» **Set task**
Transcribe the following data verbatim, reproducing every line without alteration.
-*-*-
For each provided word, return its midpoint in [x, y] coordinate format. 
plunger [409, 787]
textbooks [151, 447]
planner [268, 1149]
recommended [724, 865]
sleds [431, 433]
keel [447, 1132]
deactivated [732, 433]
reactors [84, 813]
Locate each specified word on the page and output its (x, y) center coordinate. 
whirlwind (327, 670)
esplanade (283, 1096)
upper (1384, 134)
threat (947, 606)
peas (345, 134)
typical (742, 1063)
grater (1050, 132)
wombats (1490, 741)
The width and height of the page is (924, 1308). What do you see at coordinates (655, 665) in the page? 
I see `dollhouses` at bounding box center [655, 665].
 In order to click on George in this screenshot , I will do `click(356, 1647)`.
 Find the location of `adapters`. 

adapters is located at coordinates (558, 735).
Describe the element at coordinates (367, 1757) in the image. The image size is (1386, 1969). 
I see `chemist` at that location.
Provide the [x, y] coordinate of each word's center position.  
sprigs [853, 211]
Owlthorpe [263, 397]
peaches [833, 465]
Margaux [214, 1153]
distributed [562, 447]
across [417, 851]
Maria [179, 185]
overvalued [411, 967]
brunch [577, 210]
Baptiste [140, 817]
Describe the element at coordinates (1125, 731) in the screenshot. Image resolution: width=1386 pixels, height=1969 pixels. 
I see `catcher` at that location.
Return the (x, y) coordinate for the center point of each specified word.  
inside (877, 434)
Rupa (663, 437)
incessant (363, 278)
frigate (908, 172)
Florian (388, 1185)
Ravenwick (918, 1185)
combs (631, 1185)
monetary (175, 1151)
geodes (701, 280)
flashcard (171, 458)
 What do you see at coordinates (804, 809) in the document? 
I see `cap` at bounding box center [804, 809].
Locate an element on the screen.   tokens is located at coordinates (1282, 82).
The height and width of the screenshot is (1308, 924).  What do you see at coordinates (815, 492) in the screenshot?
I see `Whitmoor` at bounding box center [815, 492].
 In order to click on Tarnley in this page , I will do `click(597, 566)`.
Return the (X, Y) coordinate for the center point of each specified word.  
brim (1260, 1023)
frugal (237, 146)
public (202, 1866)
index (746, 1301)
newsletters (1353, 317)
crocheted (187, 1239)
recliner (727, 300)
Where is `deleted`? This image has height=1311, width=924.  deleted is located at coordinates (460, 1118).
-*-*-
» **Finished task**
For each provided word, return its midpoint in [x, y] coordinate format. 
plunger [409, 787]
textbooks [151, 447]
planner [268, 1149]
recommended [724, 865]
sleds [431, 433]
keel [447, 1132]
deactivated [732, 433]
reactors [84, 813]
Locate each specified word on the page and output its (x, y) center coordinate. 
whirlwind (327, 670)
esplanade (283, 1096)
upper (1384, 134)
threat (947, 606)
peas (345, 134)
typical (742, 1063)
grater (1050, 132)
wombats (1490, 741)
The width and height of the page is (924, 1308). What do you see at coordinates (655, 665) in the page? 
I see `dollhouses` at bounding box center [655, 665].
 In order to click on George in this screenshot , I will do `click(356, 1647)`.
 Find the location of `adapters`. 

adapters is located at coordinates (558, 735).
Describe the element at coordinates (367, 1757) in the image. The image size is (1386, 1969). 
I see `chemist` at that location.
Provide the [x, y] coordinate of each word's center position.  
sprigs [853, 211]
Owlthorpe [263, 397]
peaches [833, 465]
Margaux [214, 1153]
distributed [562, 447]
across [417, 851]
Maria [179, 185]
overvalued [411, 967]
brunch [577, 210]
Baptiste [140, 817]
Describe the element at coordinates (1125, 731) in the screenshot. Image resolution: width=1386 pixels, height=1969 pixels. 
I see `catcher` at that location.
Return the (x, y) coordinate for the center point of each specified word.  
inside (877, 434)
Rupa (663, 437)
incessant (363, 278)
frigate (908, 172)
Florian (388, 1185)
Ravenwick (918, 1185)
combs (631, 1185)
monetary (175, 1151)
geodes (701, 280)
flashcard (171, 458)
 What do you see at coordinates (804, 809) in the document? 
I see `cap` at bounding box center [804, 809].
Locate an element on the screen.   tokens is located at coordinates (1282, 82).
The height and width of the screenshot is (1308, 924).  What do you see at coordinates (815, 492) in the screenshot?
I see `Whitmoor` at bounding box center [815, 492].
 In order to click on Tarnley in this page , I will do `click(597, 566)`.
Return the (X, Y) coordinate for the center point of each specified word.  
brim (1260, 1023)
frugal (237, 146)
public (202, 1866)
index (746, 1301)
newsletters (1353, 317)
crocheted (187, 1239)
recliner (727, 300)
Where is `deleted`? This image has height=1311, width=924.  deleted is located at coordinates (460, 1118).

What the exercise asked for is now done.